►

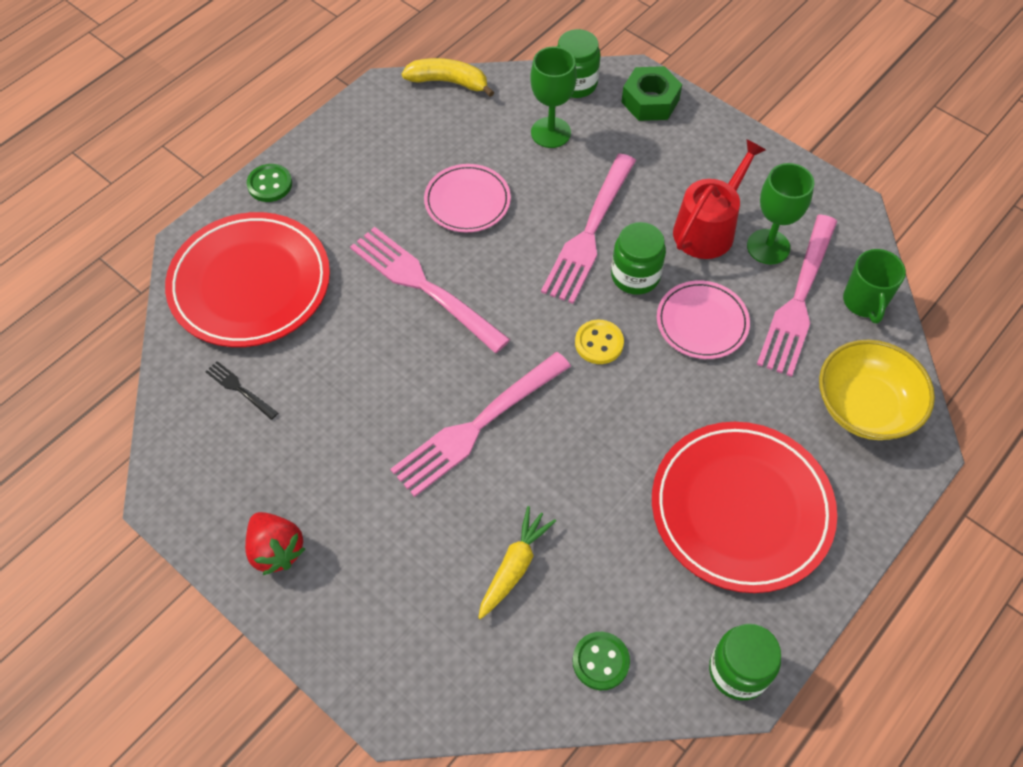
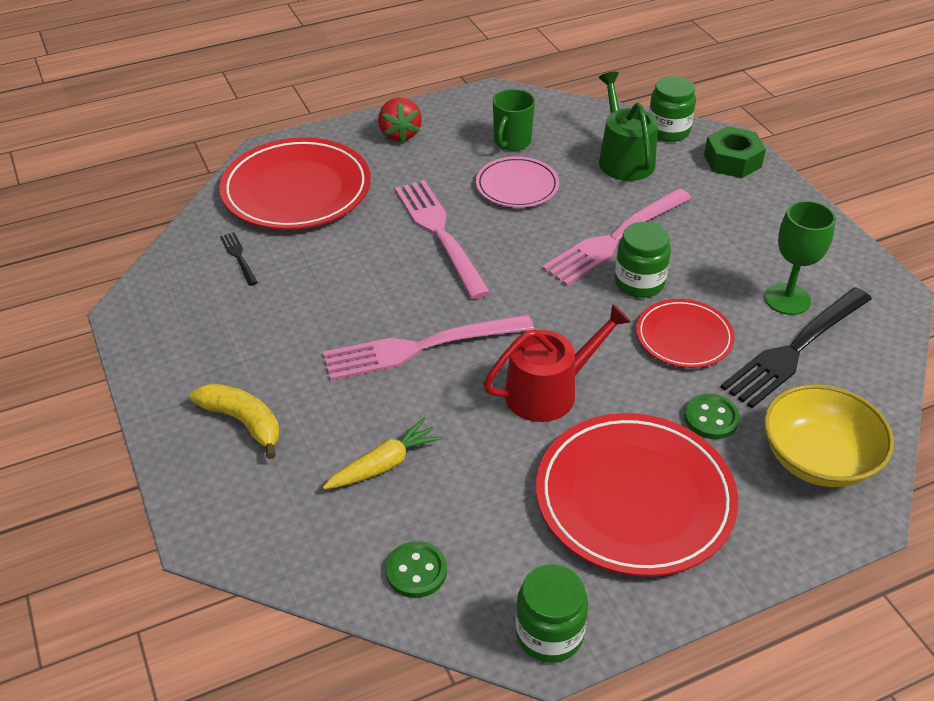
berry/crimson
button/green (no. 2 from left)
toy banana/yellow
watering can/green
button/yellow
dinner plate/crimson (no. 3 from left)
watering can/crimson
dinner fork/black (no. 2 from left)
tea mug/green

◄

* _Activity_: All lines in the records above with "button" need to be found and copied.

* _Problem solution_:
button/green (no. 2 from left)
button/yellow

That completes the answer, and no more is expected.